====== TASK DATA ======
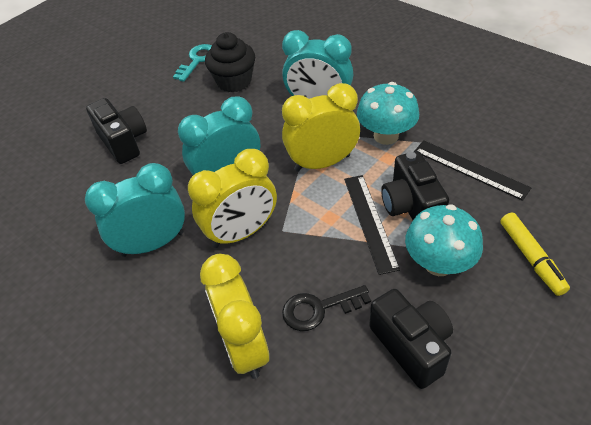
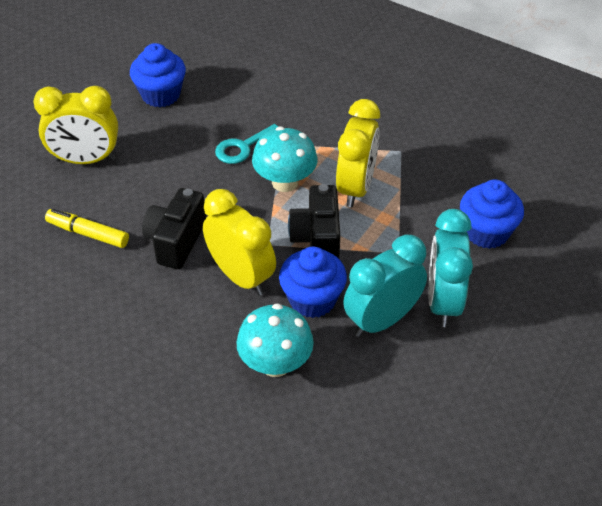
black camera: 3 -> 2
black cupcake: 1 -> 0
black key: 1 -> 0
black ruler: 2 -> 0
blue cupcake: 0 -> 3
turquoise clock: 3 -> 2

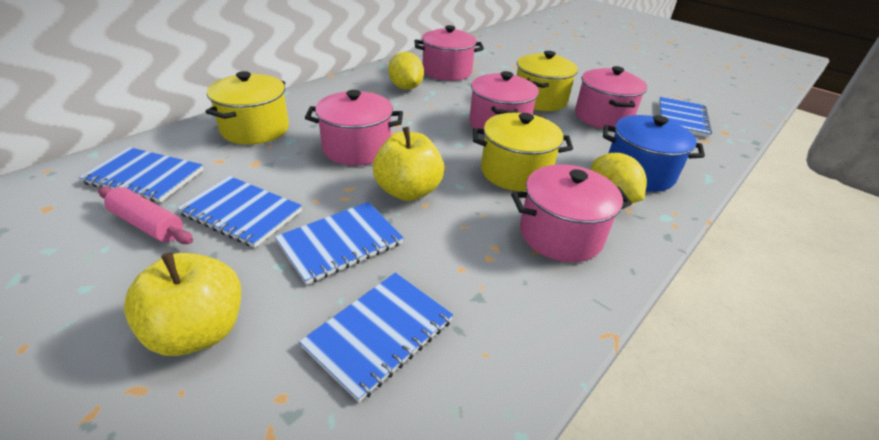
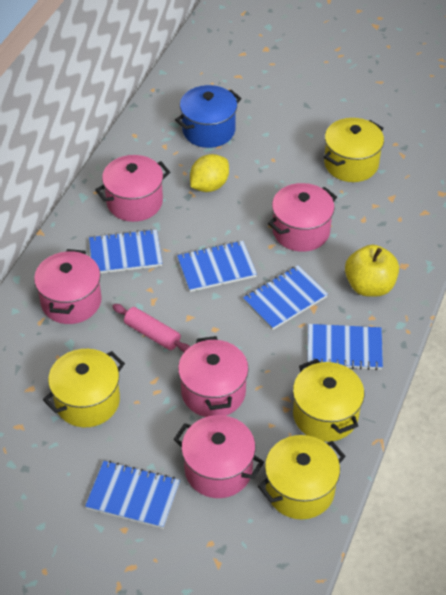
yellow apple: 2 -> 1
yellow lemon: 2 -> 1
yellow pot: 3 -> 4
======
▶ TASK DETAILS:
Set down the lines of the records above exactly, apart from the pictures.

▶ ANSWER AREA:
black camera: 3 -> 2
black cupcake: 1 -> 0
black key: 1 -> 0
black ruler: 2 -> 0
blue cupcake: 0 -> 3
turquoise clock: 3 -> 2

yellow apple: 2 -> 1
yellow lemon: 2 -> 1
yellow pot: 3 -> 4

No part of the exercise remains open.